*** Material for the task
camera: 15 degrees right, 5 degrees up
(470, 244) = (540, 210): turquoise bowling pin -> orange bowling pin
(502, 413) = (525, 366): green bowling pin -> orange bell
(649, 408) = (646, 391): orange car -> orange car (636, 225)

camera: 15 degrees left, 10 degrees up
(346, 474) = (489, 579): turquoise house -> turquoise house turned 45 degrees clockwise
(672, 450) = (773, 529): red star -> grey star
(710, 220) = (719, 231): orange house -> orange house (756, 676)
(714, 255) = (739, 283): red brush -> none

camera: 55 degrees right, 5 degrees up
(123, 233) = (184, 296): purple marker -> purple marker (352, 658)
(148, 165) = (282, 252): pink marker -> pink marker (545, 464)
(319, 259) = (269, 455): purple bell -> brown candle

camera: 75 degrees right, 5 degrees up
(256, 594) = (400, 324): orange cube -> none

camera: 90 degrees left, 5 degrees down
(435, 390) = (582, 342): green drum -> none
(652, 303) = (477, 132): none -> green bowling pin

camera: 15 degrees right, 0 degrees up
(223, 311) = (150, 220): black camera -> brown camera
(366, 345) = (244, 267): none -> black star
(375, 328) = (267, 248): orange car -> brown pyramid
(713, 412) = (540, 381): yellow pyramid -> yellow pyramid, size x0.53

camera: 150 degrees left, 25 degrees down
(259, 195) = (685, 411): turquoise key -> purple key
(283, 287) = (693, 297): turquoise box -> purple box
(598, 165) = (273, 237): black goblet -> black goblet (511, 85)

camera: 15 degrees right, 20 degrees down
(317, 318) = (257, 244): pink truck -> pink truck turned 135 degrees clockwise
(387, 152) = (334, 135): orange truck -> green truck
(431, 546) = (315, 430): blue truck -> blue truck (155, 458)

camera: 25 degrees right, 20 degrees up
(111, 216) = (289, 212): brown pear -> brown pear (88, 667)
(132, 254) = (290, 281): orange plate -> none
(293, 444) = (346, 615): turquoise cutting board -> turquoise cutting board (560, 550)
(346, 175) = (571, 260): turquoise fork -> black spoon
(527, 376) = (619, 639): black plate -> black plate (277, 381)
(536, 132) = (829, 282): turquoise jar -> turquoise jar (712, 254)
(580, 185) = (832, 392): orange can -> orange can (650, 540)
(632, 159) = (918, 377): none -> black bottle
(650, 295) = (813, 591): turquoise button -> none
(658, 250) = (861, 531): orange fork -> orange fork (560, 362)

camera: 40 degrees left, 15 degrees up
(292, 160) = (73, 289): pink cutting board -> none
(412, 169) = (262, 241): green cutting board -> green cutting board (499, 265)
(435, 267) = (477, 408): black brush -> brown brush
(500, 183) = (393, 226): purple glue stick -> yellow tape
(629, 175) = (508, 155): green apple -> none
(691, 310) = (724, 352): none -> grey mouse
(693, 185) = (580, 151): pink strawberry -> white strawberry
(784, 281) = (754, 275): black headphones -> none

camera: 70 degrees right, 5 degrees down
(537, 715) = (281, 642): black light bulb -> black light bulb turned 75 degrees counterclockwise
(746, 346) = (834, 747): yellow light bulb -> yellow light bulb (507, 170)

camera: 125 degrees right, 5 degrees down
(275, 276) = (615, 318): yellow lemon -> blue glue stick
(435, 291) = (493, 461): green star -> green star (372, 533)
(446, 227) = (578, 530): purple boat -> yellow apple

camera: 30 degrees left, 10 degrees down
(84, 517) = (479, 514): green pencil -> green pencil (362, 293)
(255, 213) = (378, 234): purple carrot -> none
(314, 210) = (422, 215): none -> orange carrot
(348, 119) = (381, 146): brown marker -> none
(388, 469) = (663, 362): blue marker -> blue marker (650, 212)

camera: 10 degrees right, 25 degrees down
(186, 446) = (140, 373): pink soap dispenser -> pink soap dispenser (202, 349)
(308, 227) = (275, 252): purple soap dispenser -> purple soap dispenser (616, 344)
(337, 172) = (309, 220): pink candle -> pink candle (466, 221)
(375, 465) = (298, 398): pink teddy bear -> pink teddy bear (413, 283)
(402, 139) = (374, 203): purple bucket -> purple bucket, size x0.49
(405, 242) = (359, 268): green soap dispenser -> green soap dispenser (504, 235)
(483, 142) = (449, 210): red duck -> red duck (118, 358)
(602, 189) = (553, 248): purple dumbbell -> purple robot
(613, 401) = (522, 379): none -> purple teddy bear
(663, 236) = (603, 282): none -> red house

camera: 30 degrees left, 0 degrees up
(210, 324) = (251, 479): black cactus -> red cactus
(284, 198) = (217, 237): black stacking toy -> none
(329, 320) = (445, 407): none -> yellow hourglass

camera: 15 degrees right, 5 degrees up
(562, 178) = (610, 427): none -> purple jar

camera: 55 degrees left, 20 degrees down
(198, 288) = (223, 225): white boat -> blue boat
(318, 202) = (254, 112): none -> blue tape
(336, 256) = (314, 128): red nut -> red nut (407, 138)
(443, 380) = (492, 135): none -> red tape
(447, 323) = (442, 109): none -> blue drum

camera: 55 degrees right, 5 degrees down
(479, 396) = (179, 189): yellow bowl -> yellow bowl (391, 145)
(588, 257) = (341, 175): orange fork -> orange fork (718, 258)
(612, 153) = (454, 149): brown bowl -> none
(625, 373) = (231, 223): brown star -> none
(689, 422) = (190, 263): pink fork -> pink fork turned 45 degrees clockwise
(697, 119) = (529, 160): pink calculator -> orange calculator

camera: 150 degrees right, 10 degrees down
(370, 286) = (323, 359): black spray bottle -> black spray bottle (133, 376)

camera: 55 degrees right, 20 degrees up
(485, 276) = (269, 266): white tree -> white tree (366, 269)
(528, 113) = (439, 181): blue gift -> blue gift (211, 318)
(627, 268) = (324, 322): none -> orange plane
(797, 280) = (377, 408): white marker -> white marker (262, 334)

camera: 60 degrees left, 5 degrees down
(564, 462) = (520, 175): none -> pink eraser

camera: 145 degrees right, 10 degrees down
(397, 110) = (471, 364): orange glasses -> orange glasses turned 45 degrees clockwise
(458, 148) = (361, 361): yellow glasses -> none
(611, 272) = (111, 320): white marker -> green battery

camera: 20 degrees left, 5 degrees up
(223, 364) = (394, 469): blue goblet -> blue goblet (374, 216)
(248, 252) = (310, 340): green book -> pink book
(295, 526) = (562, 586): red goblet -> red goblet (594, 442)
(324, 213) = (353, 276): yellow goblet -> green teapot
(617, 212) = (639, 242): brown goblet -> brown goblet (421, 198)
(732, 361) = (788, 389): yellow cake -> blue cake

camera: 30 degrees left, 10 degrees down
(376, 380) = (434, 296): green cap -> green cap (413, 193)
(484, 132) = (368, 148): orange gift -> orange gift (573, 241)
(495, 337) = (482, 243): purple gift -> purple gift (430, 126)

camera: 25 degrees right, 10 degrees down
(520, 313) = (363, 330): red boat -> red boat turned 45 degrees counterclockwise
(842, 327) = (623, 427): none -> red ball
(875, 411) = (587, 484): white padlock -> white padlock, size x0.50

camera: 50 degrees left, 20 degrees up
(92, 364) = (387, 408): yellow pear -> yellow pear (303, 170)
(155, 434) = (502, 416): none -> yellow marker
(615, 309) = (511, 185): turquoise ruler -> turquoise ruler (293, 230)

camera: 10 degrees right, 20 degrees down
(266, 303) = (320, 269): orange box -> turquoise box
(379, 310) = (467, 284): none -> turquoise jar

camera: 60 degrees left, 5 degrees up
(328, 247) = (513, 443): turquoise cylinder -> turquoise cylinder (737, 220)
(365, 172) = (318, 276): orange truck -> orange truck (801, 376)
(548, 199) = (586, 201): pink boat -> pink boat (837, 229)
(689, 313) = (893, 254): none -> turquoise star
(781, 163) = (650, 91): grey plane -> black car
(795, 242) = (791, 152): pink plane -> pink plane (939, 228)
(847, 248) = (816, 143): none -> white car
******
§ Exercise details: Go through the records above and return every line that holds the string "boat".

§ Solution:
(446, 227) = (578, 530): purple boat -> yellow apple
(198, 288) = (223, 225): white boat -> blue boat
(520, 313) = (363, 330): red boat -> red boat turned 45 degrees counterclockwise
(548, 199) = (586, 201): pink boat -> pink boat (837, 229)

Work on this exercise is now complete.